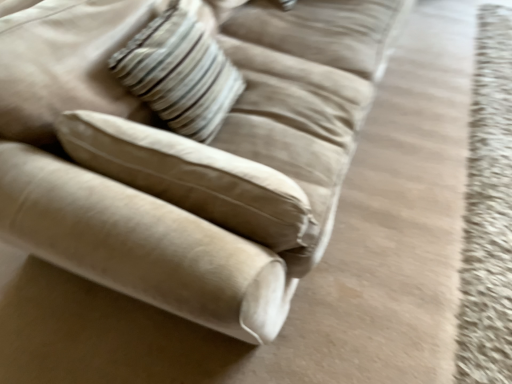
The height and width of the screenshot is (384, 512). Describe the element at coordinates (187, 153) in the screenshot. I see `suede beige couch at upper left` at that location.

Image resolution: width=512 pixels, height=384 pixels. What are the coordinates of `suede beige couch at upper left` in the screenshot? It's located at (187, 153).

This screenshot has width=512, height=384. What are the coordinates of `striped fabric pillow at upper center` in the screenshot? It's located at (180, 72).

The height and width of the screenshot is (384, 512). What do you see at coordinates (180, 72) in the screenshot?
I see `striped fabric pillow at upper center` at bounding box center [180, 72].

The height and width of the screenshot is (384, 512). Identify the location of suede beige couch at upper left. (187, 153).

Considering the relative positions of suede beige couch at upper left and striped fabric pillow at upper center in the image provided, is suede beige couch at upper left to the left or to the right of striped fabric pillow at upper center?

From the image, it's evident that suede beige couch at upper left is to the right of striped fabric pillow at upper center.

Relative to striped fabric pillow at upper center, is suede beige couch at upper left in front or behind?

suede beige couch at upper left is positioned closer to the viewer than striped fabric pillow at upper center.

Considering the points (371, 40) and (218, 89), which point is behind, point (371, 40) or point (218, 89)?

The point (371, 40) is more distant.

From the image's perspective, relative to striped fabric pillow at upper center, is suede beige couch at upper left above or below?

Clearly, from the image's perspective, suede beige couch at upper left is above striped fabric pillow at upper center.

From a real-world perspective, is suede beige couch at upper left physically below striped fabric pillow at upper center?

Correct, in the physical world, suede beige couch at upper left is lower than striped fabric pillow at upper center.

In terms of width, does suede beige couch at upper left look wider or thinner when compared to striped fabric pillow at upper center?

Considering their sizes, suede beige couch at upper left looks broader than striped fabric pillow at upper center.

Between suede beige couch at upper left and striped fabric pillow at upper center, which one has more height?

With more height is suede beige couch at upper left.

Can you confirm if suede beige couch at upper left is bigger than striped fabric pillow at upper center?

Correct, suede beige couch at upper left is larger in size than striped fabric pillow at upper center.

Is suede beige couch at upper left not inside striped fabric pillow at upper center?

That's correct, suede beige couch at upper left is outside of striped fabric pillow at upper center.

Is suede beige couch at upper left far from striped fabric pillow at upper center?

suede beige couch at upper left is near striped fabric pillow at upper center, not far away.

Is suede beige couch at upper left facing away from striped fabric pillow at upper center?

Yes.

How different are the orientations of suede beige couch at upper left and striped fabric pillow at upper center in degrees?

They differ by 6.85 degrees in their facing directions.

What are the coordinates of `pillow located behind the suede beige couch at upper left` in the screenshot? It's located at (180, 72).

Between striped fabric pillow at upper center and suede beige couch at upper left, which one appears on the left side from the viewer's perspective?

Positioned to the left is striped fabric pillow at upper center.

Is striped fabric pillow at upper center further to the viewer compared to suede beige couch at upper left?

Yes, the depth of striped fabric pillow at upper center is greater than that of suede beige couch at upper left.

Which is closer to the camera, (164, 89) or (91, 43)?

Point (164, 89).

From the image's perspective, which one is positioned higher, striped fabric pillow at upper center or suede beige couch at upper left?

suede beige couch at upper left, from the image's perspective.

From a real-world perspective, which object rests below the other?

suede beige couch at upper left, from a real-world perspective.

Considering the sizes of striped fabric pillow at upper center and suede beige couch at upper left in the image, is striped fabric pillow at upper center wider or thinner than suede beige couch at upper left?

Clearly, striped fabric pillow at upper center has less width compared to suede beige couch at upper left.

Is striped fabric pillow at upper center shorter than suede beige couch at upper left?

Yes, striped fabric pillow at upper center is shorter than suede beige couch at upper left.

Is striped fabric pillow at upper center smaller than suede beige couch at upper left?

Correct, striped fabric pillow at upper center occupies less space than suede beige couch at upper left.

Do you think striped fabric pillow at upper center is within suede beige couch at upper left, or outside of it?

striped fabric pillow at upper center is spatially positioned inside suede beige couch at upper left.

Is striped fabric pillow at upper center beside suede beige couch at upper left?

No, striped fabric pillow at upper center is not in contact with suede beige couch at upper left.

Could you tell me if striped fabric pillow at upper center is turned towards suede beige couch at upper left?

Yes, striped fabric pillow at upper center is aimed at suede beige couch at upper left.

Can you tell me how much striped fabric pillow at upper center and suede beige couch at upper left differ in facing direction?

They differ by 6.85 degrees in their facing directions.

Find the location of a particular element. The height and width of the screenshot is (384, 512). pillow below the suede beige couch at upper left (from the image's perspective) is located at coordinates (180, 72).

The image size is (512, 384). In the image, there is a striped fabric pillow at upper center. Find the location of `studio couch above it (from the image's perspective)`. studio couch above it (from the image's perspective) is located at coordinates (187, 153).

I want to click on studio couch on the right of striped fabric pillow at upper center, so click(187, 153).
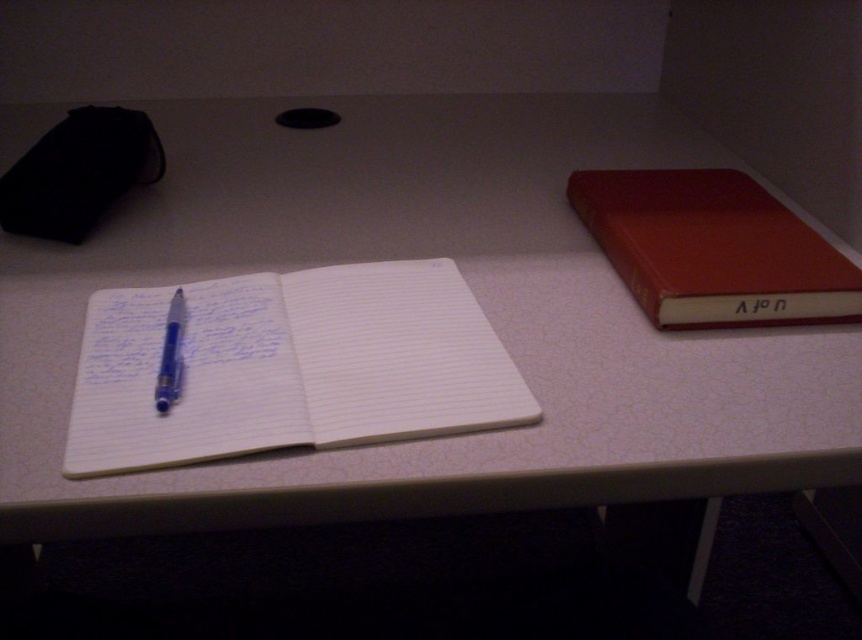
####################
Reproduce every one of the records above word for word, omitting the pictures.

The height and width of the screenshot is (384, 512). Describe the element at coordinates (187, 153) in the screenshot. I see `suede beige couch at upper left` at that location.

Image resolution: width=512 pixels, height=384 pixels. What are the coordinates of `suede beige couch at upper left` in the screenshot? It's located at (187, 153).

This screenshot has width=512, height=384. What are the coordinates of `striped fabric pillow at upper center` in the screenshot? It's located at (180, 72).

The height and width of the screenshot is (384, 512). What do you see at coordinates (180, 72) in the screenshot?
I see `striped fabric pillow at upper center` at bounding box center [180, 72].

The height and width of the screenshot is (384, 512). Identify the location of suede beige couch at upper left. (187, 153).

Considering the relative positions of suede beige couch at upper left and striped fabric pillow at upper center in the image provided, is suede beige couch at upper left to the left or to the right of striped fabric pillow at upper center?

From the image, it's evident that suede beige couch at upper left is to the right of striped fabric pillow at upper center.

Relative to striped fabric pillow at upper center, is suede beige couch at upper left in front or behind?

suede beige couch at upper left is positioned closer to the viewer than striped fabric pillow at upper center.

Considering the points (371, 40) and (218, 89), which point is behind, point (371, 40) or point (218, 89)?

The point (371, 40) is more distant.

From the image's perspective, relative to striped fabric pillow at upper center, is suede beige couch at upper left above or below?

Clearly, from the image's perspective, suede beige couch at upper left is above striped fabric pillow at upper center.

From a real-world perspective, is suede beige couch at upper left physically below striped fabric pillow at upper center?

Correct, in the physical world, suede beige couch at upper left is lower than striped fabric pillow at upper center.

In terms of width, does suede beige couch at upper left look wider or thinner when compared to striped fabric pillow at upper center?

Considering their sizes, suede beige couch at upper left looks broader than striped fabric pillow at upper center.

Between suede beige couch at upper left and striped fabric pillow at upper center, which one has more height?

With more height is suede beige couch at upper left.

Can you confirm if suede beige couch at upper left is bigger than striped fabric pillow at upper center?

Correct, suede beige couch at upper left is larger in size than striped fabric pillow at upper center.

Is suede beige couch at upper left not inside striped fabric pillow at upper center?

That's correct, suede beige couch at upper left is outside of striped fabric pillow at upper center.

Is suede beige couch at upper left far from striped fabric pillow at upper center?

suede beige couch at upper left is near striped fabric pillow at upper center, not far away.

Is suede beige couch at upper left facing away from striped fabric pillow at upper center?

Yes.

How different are the orientations of suede beige couch at upper left and striped fabric pillow at upper center in degrees?

They differ by 6.85 degrees in their facing directions.

What are the coordinates of `pillow located behind the suede beige couch at upper left` in the screenshot? It's located at (180, 72).

Between striped fabric pillow at upper center and suede beige couch at upper left, which one appears on the left side from the viewer's perspective?

Positioned to the left is striped fabric pillow at upper center.

Is striped fabric pillow at upper center further to the viewer compared to suede beige couch at upper left?

Yes, the depth of striped fabric pillow at upper center is greater than that of suede beige couch at upper left.

Which is closer to the camera, (164, 89) or (91, 43)?

Point (164, 89).

From the image's perspective, which one is positioned higher, striped fabric pillow at upper center or suede beige couch at upper left?

suede beige couch at upper left, from the image's perspective.

From a real-world perspective, which object rests below the other?

suede beige couch at upper left, from a real-world perspective.

Considering the sizes of striped fabric pillow at upper center and suede beige couch at upper left in the image, is striped fabric pillow at upper center wider or thinner than suede beige couch at upper left?

Clearly, striped fabric pillow at upper center has less width compared to suede beige couch at upper left.

Is striped fabric pillow at upper center shorter than suede beige couch at upper left?

Yes, striped fabric pillow at upper center is shorter than suede beige couch at upper left.

Is striped fabric pillow at upper center smaller than suede beige couch at upper left?

Correct, striped fabric pillow at upper center occupies less space than suede beige couch at upper left.

Do you think striped fabric pillow at upper center is within suede beige couch at upper left, or outside of it?

striped fabric pillow at upper center is spatially positioned inside suede beige couch at upper left.

Is striped fabric pillow at upper center beside suede beige couch at upper left?

No, striped fabric pillow at upper center is not in contact with suede beige couch at upper left.

Could you tell me if striped fabric pillow at upper center is turned towards suede beige couch at upper left?

Yes, striped fabric pillow at upper center is aimed at suede beige couch at upper left.

Can you tell me how much striped fabric pillow at upper center and suede beige couch at upper left differ in facing direction?

They differ by 6.85 degrees in their facing directions.

Find the location of a particular element. The height and width of the screenshot is (384, 512). pillow below the suede beige couch at upper left (from the image's perspective) is located at coordinates (180, 72).

The image size is (512, 384). In the image, there is a striped fabric pillow at upper center. Find the location of `studio couch above it (from the image's perspective)`. studio couch above it (from the image's perspective) is located at coordinates (187, 153).

I want to click on studio couch on the right of striped fabric pillow at upper center, so click(187, 153).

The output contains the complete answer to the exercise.